Copy out each line of the entries below that contains the string "kern".
:: DATASET ROWS
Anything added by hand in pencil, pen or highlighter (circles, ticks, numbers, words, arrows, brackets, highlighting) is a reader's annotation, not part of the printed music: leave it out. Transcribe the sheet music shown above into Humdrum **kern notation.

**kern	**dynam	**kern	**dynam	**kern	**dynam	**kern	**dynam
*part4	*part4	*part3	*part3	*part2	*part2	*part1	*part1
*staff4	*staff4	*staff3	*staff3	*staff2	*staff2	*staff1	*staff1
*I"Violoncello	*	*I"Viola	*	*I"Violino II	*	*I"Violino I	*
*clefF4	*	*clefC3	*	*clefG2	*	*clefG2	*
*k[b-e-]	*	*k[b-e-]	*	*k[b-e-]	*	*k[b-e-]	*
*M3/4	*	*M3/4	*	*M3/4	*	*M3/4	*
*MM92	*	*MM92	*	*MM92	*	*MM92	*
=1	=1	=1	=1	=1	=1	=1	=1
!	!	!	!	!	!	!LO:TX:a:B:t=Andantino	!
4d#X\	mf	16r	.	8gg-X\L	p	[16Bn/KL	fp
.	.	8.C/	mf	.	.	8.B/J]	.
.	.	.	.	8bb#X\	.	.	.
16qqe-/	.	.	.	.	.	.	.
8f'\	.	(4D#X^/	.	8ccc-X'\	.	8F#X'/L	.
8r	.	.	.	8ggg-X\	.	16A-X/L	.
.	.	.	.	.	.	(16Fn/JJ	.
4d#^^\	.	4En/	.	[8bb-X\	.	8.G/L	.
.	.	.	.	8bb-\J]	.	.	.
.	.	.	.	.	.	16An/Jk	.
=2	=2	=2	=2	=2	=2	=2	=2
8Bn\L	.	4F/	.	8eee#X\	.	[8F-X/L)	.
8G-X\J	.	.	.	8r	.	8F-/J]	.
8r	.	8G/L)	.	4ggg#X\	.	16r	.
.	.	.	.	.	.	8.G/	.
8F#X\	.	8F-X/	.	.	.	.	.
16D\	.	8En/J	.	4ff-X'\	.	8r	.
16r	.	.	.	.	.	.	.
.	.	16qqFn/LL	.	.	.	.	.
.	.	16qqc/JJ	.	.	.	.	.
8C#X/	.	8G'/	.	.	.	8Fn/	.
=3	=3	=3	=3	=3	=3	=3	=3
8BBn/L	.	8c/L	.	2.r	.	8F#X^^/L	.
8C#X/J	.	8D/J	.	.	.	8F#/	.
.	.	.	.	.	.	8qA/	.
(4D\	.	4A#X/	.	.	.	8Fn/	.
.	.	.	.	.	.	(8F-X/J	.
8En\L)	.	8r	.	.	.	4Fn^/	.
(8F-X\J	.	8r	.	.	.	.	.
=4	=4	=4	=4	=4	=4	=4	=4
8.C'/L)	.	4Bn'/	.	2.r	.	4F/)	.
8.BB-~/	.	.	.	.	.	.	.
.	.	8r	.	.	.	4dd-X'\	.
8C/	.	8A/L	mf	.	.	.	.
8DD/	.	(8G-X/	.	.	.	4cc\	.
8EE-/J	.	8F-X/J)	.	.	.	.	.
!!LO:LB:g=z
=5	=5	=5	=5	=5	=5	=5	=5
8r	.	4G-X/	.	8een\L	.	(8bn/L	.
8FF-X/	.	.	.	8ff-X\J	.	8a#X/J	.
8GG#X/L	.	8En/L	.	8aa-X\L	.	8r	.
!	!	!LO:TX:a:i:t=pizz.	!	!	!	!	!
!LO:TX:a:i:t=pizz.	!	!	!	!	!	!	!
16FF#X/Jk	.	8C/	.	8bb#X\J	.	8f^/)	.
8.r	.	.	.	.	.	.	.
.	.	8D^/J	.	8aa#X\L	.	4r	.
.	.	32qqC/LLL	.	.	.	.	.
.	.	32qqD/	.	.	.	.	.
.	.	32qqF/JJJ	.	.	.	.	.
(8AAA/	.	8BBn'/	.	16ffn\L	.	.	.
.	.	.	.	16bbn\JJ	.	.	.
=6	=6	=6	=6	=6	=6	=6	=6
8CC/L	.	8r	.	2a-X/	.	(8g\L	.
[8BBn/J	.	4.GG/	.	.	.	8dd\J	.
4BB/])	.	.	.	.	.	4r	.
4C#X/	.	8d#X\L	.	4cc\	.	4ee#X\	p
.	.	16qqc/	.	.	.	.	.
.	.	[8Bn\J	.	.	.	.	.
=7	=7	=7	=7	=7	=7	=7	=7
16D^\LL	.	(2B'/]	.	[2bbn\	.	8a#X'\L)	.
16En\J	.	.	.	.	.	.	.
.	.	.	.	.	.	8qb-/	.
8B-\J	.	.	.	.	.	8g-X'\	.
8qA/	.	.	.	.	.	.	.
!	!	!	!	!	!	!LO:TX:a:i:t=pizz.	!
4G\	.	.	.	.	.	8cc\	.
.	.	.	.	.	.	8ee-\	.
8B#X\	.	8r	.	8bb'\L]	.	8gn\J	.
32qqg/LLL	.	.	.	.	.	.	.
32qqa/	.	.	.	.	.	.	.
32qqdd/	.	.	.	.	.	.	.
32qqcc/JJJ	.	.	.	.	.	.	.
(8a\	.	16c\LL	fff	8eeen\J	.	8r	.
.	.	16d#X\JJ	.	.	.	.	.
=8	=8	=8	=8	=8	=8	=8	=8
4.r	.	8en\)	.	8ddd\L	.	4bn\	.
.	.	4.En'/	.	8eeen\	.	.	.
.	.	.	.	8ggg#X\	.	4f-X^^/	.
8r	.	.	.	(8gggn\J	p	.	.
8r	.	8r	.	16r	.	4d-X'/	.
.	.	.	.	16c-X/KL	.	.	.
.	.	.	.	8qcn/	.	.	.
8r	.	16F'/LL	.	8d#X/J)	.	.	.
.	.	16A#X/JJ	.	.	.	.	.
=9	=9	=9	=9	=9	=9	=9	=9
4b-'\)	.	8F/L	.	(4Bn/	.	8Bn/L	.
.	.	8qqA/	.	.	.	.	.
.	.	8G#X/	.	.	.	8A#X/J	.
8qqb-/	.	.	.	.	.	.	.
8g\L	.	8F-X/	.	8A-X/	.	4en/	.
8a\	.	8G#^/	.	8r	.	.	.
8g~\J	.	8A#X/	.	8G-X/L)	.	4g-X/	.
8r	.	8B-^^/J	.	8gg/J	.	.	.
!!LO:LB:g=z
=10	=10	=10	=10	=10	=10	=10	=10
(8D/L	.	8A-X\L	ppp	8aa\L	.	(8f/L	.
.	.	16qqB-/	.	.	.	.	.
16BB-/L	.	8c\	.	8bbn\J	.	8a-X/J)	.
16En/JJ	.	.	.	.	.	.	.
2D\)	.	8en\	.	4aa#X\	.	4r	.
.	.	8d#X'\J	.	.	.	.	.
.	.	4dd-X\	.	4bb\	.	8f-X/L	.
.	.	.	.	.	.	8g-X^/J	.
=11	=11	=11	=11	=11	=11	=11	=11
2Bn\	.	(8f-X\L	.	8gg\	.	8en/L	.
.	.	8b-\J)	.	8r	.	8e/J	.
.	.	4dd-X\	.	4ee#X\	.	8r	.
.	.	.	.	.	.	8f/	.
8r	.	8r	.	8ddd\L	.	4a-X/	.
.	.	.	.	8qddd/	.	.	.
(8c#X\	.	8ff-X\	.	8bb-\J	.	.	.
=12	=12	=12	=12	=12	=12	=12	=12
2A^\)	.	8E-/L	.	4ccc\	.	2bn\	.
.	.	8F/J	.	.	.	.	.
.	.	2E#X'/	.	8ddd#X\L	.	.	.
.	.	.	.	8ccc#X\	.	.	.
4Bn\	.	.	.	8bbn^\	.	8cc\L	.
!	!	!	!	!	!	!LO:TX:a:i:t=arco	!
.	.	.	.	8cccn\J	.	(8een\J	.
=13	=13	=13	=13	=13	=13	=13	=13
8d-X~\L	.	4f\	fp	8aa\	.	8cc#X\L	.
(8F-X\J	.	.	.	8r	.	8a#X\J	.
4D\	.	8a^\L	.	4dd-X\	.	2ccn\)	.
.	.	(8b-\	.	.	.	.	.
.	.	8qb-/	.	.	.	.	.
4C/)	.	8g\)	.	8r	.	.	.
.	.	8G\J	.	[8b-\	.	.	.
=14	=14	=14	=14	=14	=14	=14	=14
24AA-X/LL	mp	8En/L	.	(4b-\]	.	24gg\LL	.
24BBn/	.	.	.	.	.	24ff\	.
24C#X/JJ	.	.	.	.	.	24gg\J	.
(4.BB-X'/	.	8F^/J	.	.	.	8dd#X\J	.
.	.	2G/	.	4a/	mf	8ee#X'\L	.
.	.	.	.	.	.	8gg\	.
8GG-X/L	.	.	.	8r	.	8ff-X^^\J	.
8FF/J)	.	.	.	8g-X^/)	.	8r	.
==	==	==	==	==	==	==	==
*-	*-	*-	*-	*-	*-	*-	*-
::::
PROBLEM SOLUTION:
Anything added by hand in pencil, pen or highlighter (circles, ticks, numbers, words, arrows, brackets, highlighting) is a reader's annotation, not part of the printed music: leave it out. Transcribe the sheet music shown above into Humdrum **kern notation.
**kern	**dynam	**kern	**dynam	**kern	**dynam	**kern	**dynam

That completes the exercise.